# Problem to work on
When you copy from the entries that follow, take only the lines from the one with "U23: NOT 74HC14" down to the one with "U4: NAND 74HC00", keeping both ends and dropping every picture.

Excerpts from a dataset:
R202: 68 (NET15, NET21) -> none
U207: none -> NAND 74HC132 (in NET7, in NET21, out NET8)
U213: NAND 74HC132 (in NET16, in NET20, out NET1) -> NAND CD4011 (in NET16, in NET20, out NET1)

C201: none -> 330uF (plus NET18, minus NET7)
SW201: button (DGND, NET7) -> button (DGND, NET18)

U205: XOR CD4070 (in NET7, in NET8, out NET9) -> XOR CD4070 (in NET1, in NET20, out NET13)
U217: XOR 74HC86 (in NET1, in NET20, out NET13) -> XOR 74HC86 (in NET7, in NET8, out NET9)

--

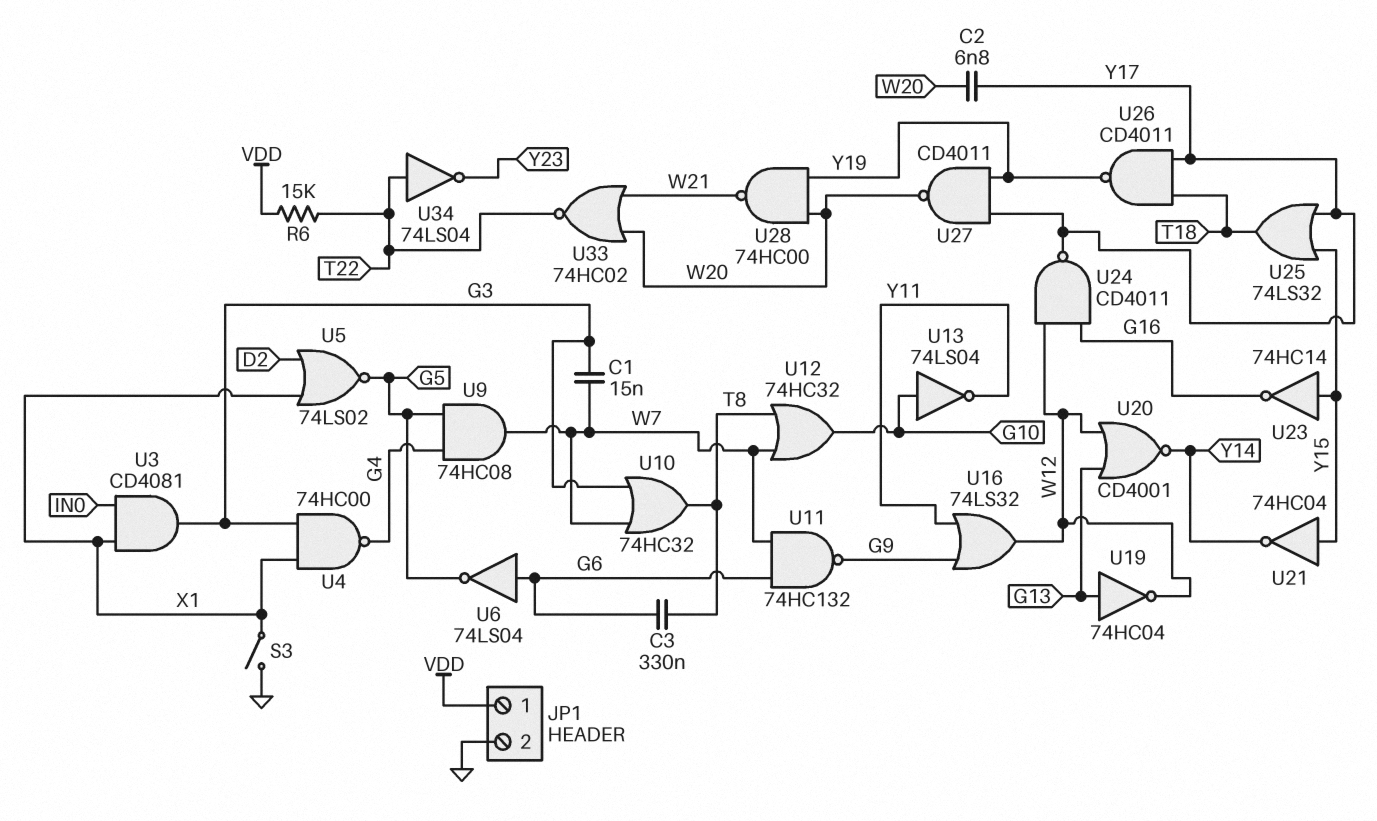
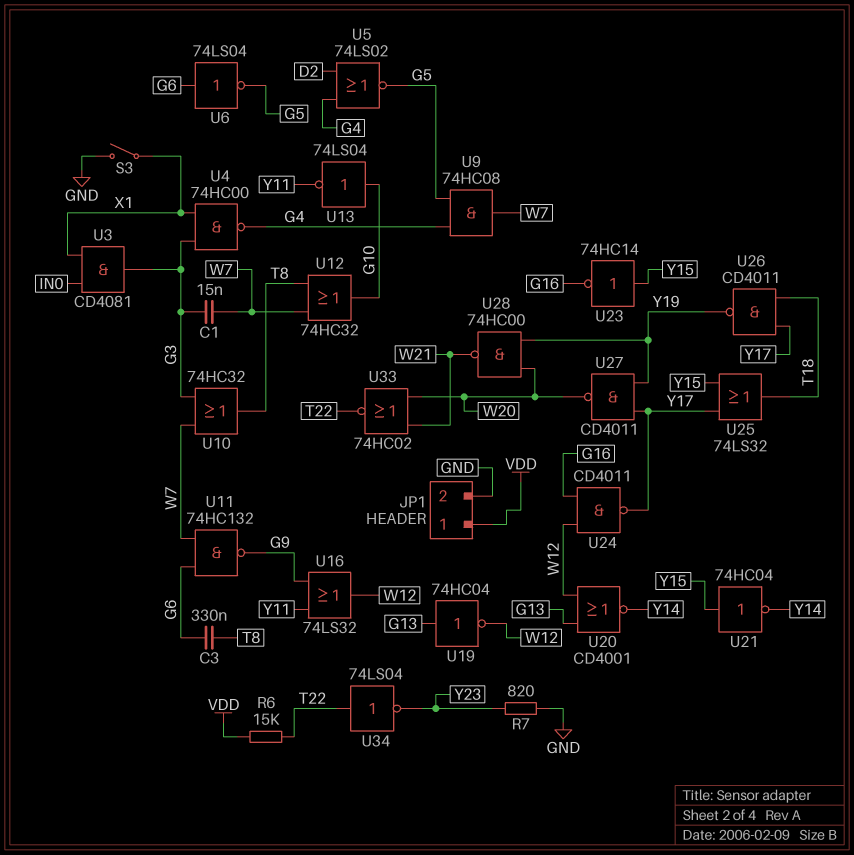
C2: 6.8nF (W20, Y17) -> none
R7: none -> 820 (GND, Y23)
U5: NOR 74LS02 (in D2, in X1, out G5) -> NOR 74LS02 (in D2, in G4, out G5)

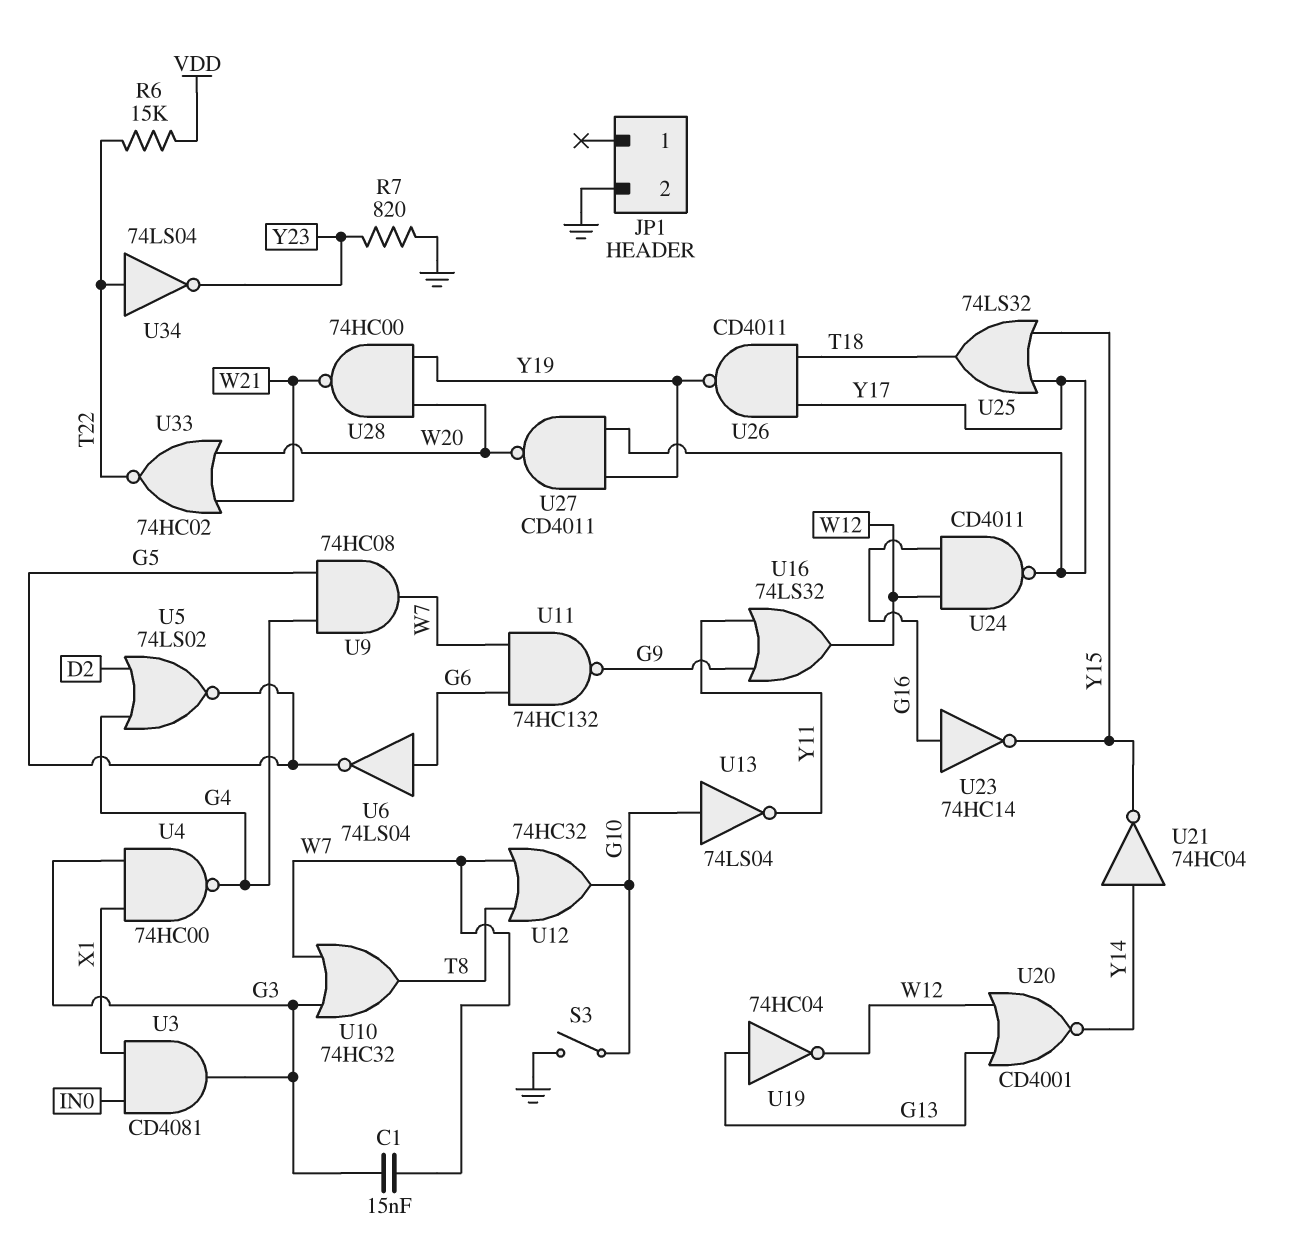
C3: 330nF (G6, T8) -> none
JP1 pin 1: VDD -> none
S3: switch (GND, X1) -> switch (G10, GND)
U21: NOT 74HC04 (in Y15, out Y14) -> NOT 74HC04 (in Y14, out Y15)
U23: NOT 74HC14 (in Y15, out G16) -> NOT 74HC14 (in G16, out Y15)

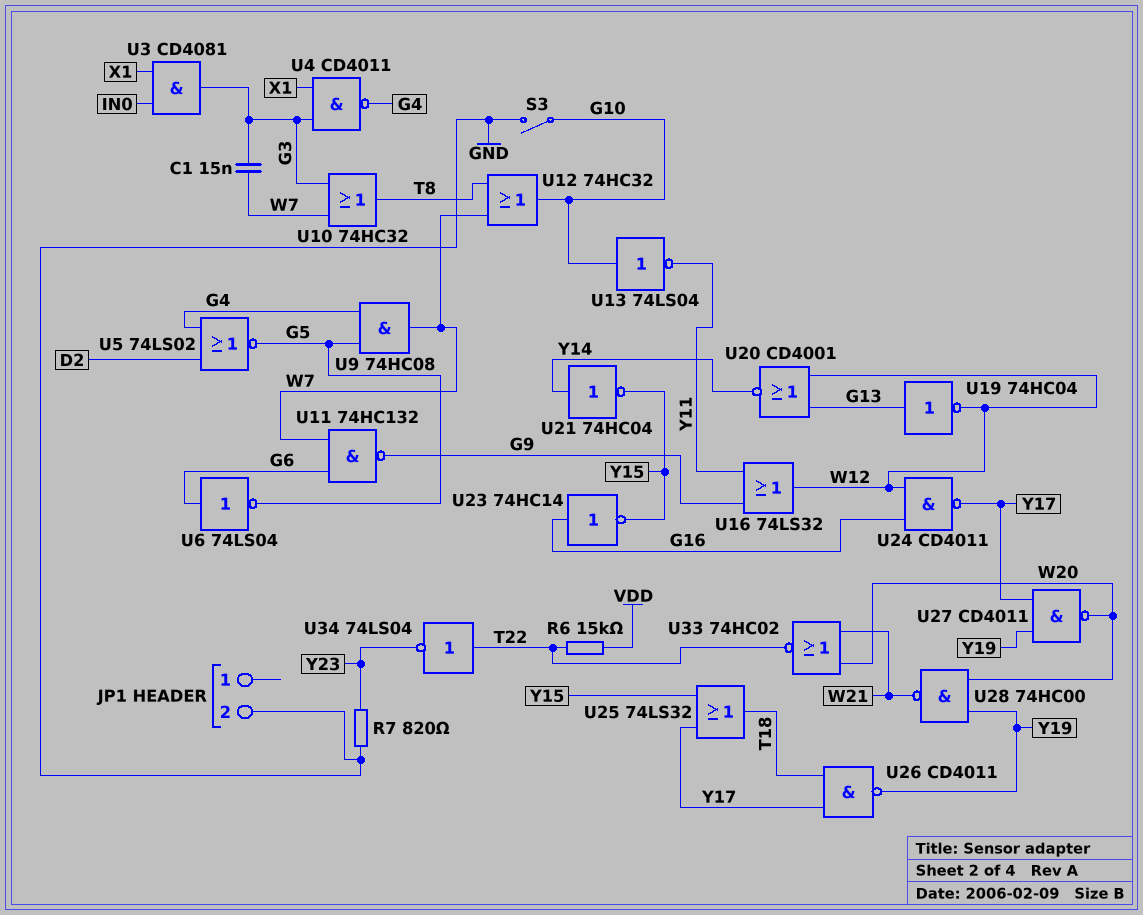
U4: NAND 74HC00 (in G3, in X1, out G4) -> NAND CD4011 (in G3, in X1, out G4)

# Answer box
U23: NOT 74HC14 (in Y15, out G16) -> NOT 74HC14 (in G16, out Y15)

U4: NAND 74HC00 (in G3, in X1, out G4) -> NAND CD4011 (in G3, in X1, out G4)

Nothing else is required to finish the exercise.